§ **To do**
Find each line below that contains the string "Caracas", treating uppercase and lowercase as different, and copy every such line in full.

§ **Dataset**
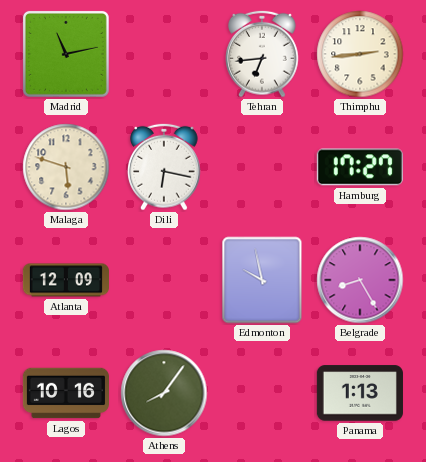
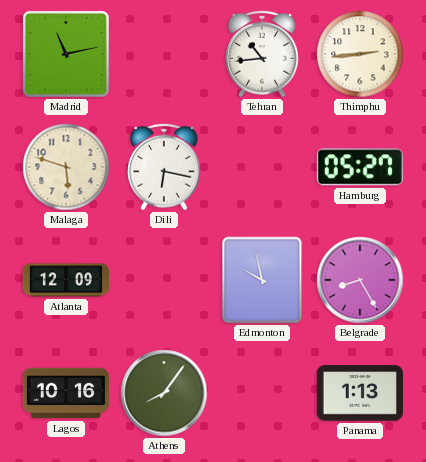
Tehran: 6:44 -> 10:44
Hamburg: 17:27 -> 05:27
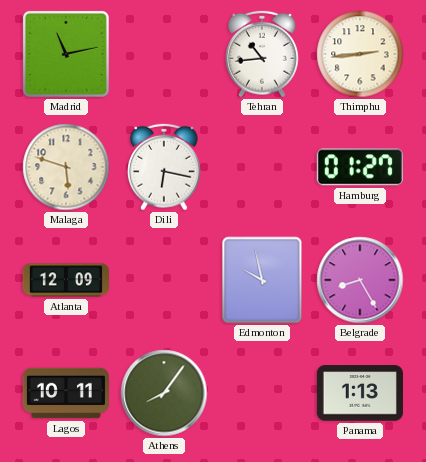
Hamburg: 05:27 -> 01:27
Lagos: 10:16 -> 10:11
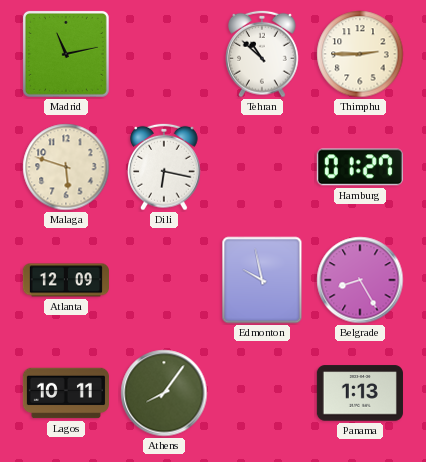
Tehran: 10:44 -> 10:52
Thimphu: 2:44 -> 2:45
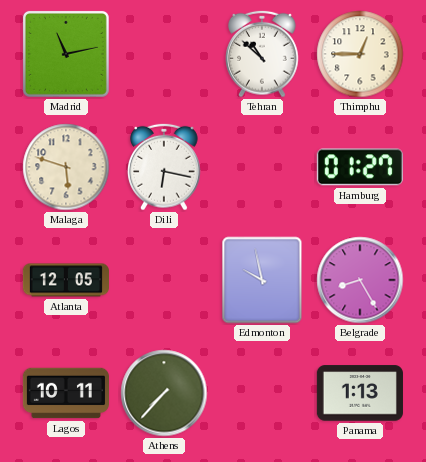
Thimphu: 2:45 -> 12:45
Atlanta: 12:09 -> 12:05
Athens: 8:06 -> 7:37
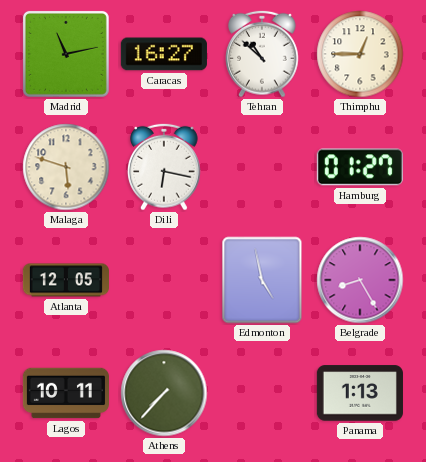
Caracas: none -> 16:27
Edmonton: 9:58 -> 4:58
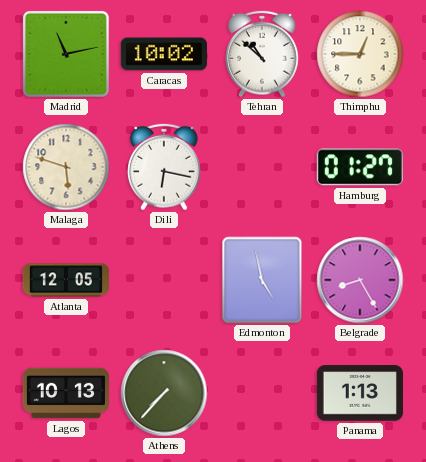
Caracas: 16:27 -> 10:02
Lagos: 10:11 -> 10:13
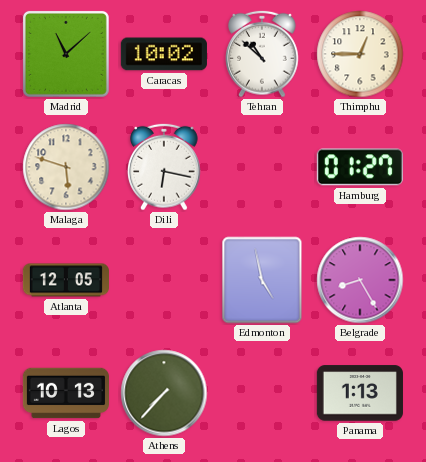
Madrid: 11:13 -> 11:08
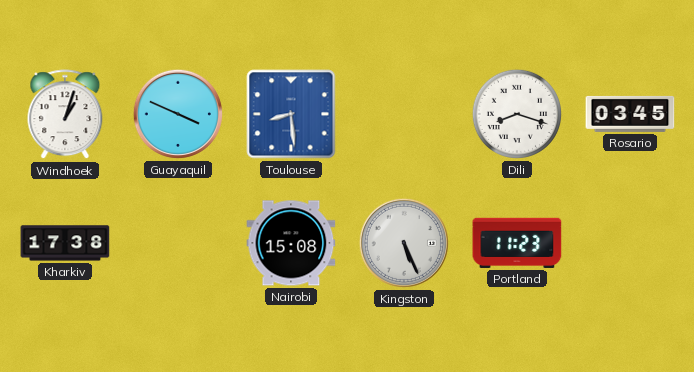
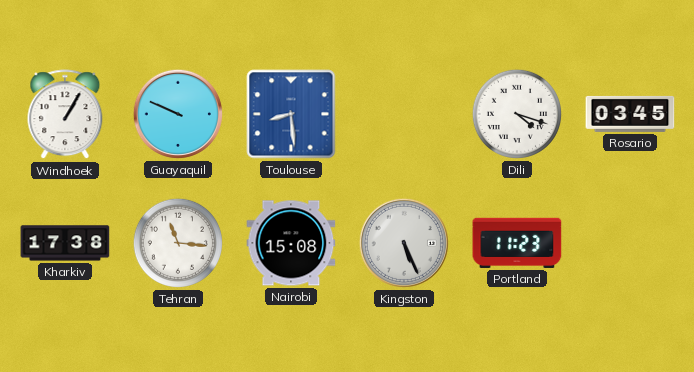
Windhoek: 1:03 -> 1:05
Guayaquil: 3:49 -> 9:49
Dili: 8:18 -> 4:18
Tehran: none -> 11:16
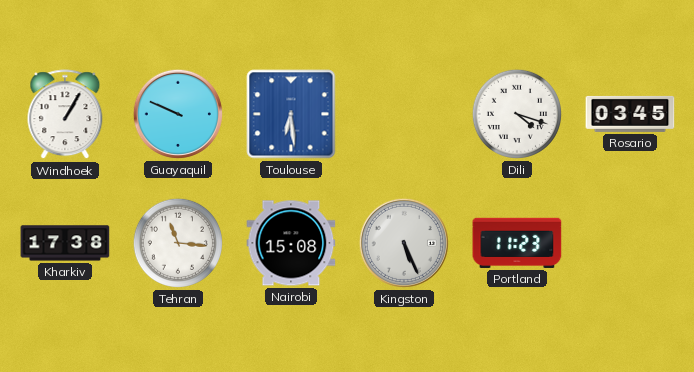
Toulouse: 8:29 -> 6:29
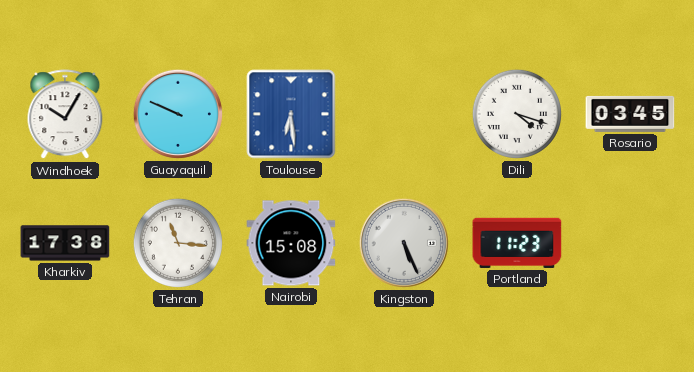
Windhoek: 1:05 -> 10:05
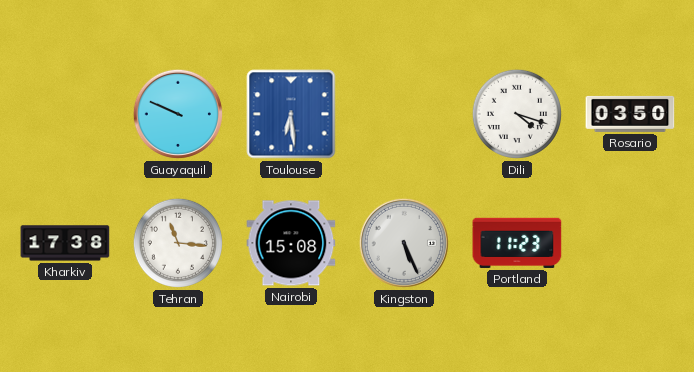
Windhoek: 10:05 -> none
Rosario: 03:45 -> 03:50
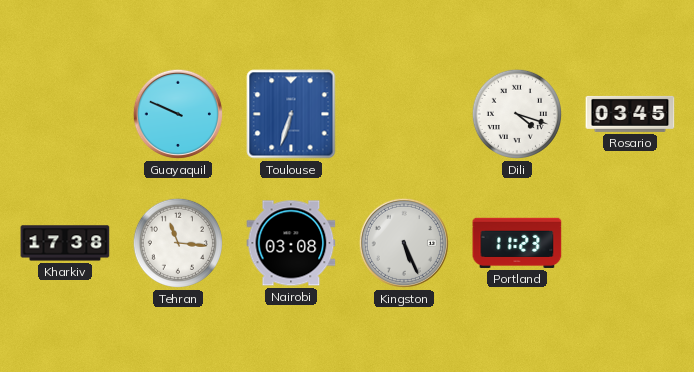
Toulouse: 6:29 -> 6:33
Rosario: 03:50 -> 03:45
Nairobi: 15:08 -> 03:08
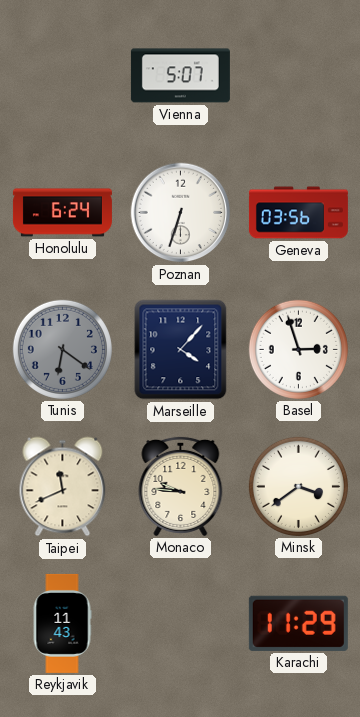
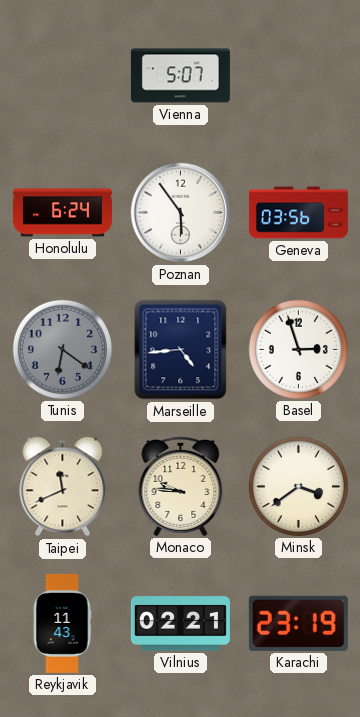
Poznan: 6:33 -> 5:54
Marseille: 4:07 -> 4:44
Vilnius: none -> 02:21
Karachi: 11:29 -> 23:19
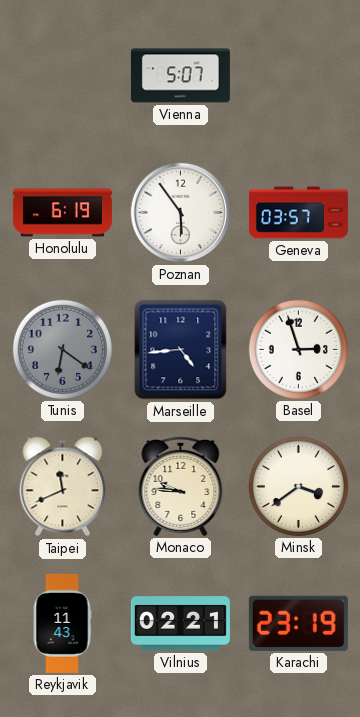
Honolulu: 6:24 -> 6:19
Geneva: 03:56 -> 03:57
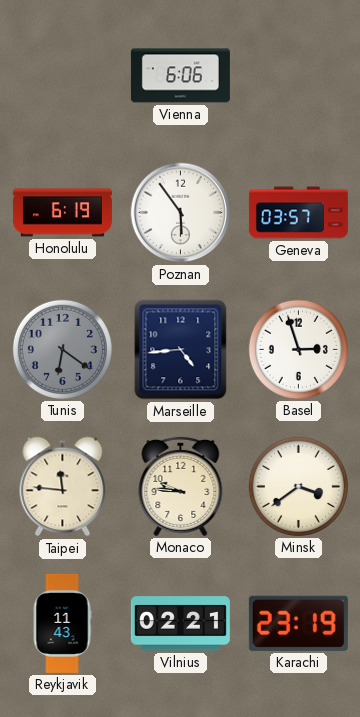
Vienna: 5:07 -> 6:06
Taipei: 11:41 -> 11:46
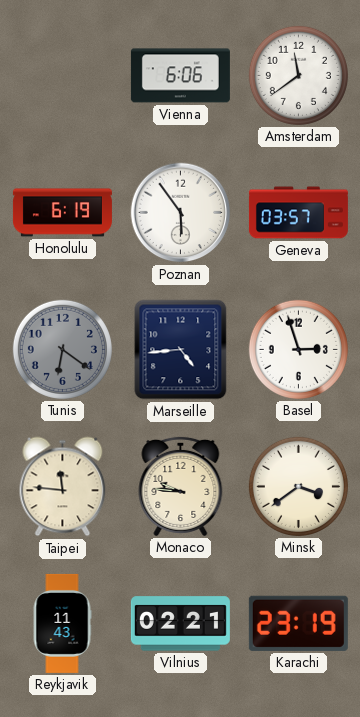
Amsterdam: none -> 11:39
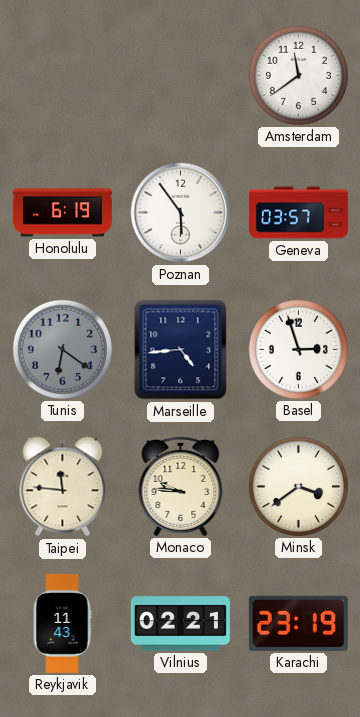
Vienna: 6:06 -> none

§ **Completed task**
Caracas: none -> 16:27
Caracas: 16:27 -> 10:02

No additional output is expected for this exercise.